Exercise requirements
Set down exactly the lines from the one containing "R1: 27k (GATE, GND) -> 3.3k (GATE, GND)" through the last line of the records below, both included, and nothing else.
Segment Start: Given information
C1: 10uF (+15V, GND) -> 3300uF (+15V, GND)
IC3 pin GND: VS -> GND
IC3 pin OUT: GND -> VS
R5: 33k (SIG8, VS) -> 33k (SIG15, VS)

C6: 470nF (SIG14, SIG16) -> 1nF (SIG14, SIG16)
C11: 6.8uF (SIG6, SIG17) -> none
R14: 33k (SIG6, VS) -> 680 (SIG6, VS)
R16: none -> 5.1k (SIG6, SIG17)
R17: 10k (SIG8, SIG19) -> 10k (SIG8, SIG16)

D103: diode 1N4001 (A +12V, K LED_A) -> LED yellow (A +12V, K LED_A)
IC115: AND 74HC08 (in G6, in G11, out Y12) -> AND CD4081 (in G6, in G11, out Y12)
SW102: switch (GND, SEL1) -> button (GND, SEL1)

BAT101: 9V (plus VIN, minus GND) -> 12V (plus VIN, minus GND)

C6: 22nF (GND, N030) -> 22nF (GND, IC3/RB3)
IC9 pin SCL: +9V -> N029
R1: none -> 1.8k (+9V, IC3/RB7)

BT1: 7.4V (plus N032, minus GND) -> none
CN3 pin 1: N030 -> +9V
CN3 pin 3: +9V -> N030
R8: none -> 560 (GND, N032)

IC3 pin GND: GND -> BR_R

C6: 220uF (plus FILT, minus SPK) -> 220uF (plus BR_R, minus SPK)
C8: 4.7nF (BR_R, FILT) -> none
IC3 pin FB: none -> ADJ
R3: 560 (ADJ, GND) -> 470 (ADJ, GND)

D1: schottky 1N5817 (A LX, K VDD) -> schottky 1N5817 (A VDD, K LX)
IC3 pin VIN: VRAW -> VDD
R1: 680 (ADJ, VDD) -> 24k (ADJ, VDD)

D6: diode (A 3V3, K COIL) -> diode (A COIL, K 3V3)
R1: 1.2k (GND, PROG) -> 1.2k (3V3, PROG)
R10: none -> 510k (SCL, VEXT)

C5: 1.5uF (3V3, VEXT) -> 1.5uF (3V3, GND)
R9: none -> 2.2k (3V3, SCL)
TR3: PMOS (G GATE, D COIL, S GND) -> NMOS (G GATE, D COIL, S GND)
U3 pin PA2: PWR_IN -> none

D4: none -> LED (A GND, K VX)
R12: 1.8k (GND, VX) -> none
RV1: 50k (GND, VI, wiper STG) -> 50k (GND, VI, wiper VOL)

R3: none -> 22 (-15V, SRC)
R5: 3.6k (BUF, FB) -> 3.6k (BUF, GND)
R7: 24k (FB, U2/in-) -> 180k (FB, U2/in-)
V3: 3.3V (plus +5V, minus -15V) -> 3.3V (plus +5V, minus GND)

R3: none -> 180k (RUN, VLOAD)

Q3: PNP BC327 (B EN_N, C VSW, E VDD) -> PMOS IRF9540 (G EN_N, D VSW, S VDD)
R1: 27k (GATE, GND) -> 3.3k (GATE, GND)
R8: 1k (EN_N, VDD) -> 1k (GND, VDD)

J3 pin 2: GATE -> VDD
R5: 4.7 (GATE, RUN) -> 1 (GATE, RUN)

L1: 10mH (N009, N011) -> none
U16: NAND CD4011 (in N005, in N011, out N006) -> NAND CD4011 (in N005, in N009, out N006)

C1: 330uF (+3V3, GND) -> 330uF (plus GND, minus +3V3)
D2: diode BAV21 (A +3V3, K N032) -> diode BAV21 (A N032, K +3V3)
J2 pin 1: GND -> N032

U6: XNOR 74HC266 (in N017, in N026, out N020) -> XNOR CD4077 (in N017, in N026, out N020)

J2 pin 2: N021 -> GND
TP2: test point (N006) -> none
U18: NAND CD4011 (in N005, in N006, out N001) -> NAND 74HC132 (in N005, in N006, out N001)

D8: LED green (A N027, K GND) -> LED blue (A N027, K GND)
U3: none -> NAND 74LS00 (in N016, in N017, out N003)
Segment End: Given information
Exercise output
R1: 27k (GATE, GND) -> 3.3k (GATE, GND)
R8: 1k (EN_N, VDD) -> 1k (GND, VDD)

J3 pin 2: GATE -> VDD
R5: 4.7 (GATE, RUN) -> 1 (GATE, RUN)

L1: 10mH (N009, N011) -> none
U16: NAND CD4011 (in N005, in N011, out N006) -> NAND CD4011 (in N005, in N009, out N006)

C1: 330uF (+3V3, GND) -> 330uF (plus GND, minus +3V3)
D2: diode BAV21 (A +3V3, K N032) -> diode BAV21 (A N032, K +3V3)
J2 pin 1: GND -> N032

U6: XNOR 74HC266 (in N017, in N026, out N020) -> XNOR CD4077 (in N017, in N026, out N020)

J2 pin 2: N021 -> GND
TP2: test point (N006) -> none
U18: NAND CD4011 (in N005, in N006, out N001) -> NAND 74HC132 (in N005, in N006, out N001)

D8: LED green (A N027, K GND) -> LED blue (A N027, K GND)
U3: none -> NAND 74LS00 (in N016, in N017, out N003)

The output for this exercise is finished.